◆ INFORMATION ◆
────

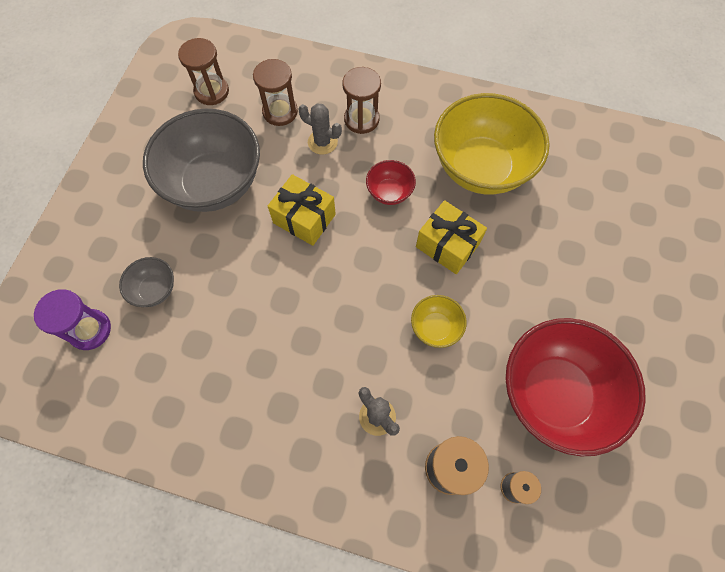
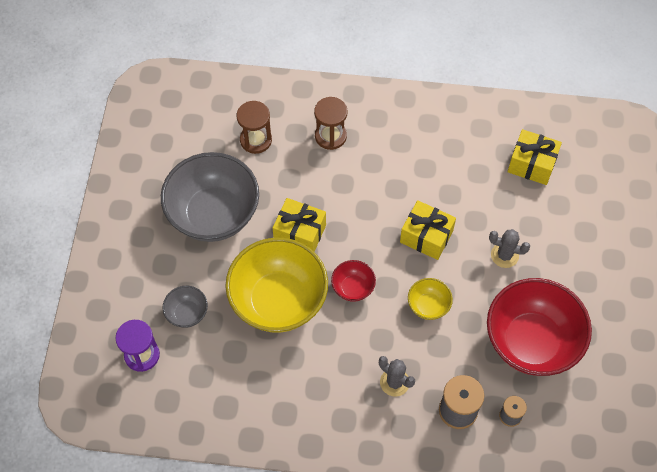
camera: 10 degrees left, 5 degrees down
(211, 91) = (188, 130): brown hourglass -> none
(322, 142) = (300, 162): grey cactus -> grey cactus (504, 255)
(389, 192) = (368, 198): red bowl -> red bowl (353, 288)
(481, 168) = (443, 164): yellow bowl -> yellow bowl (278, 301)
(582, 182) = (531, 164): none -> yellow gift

────

◆ DIRECTIONS FOR THIS TASK ◆
Retype exactly, please, only the lines of the entries that run from the one containing "(389, 192) = (368, 198): red" to the last.

◆ WRITTEN ANSWER ◆
(389, 192) = (368, 198): red bowl -> red bowl (353, 288)
(481, 168) = (443, 164): yellow bowl -> yellow bowl (278, 301)
(582, 182) = (531, 164): none -> yellow gift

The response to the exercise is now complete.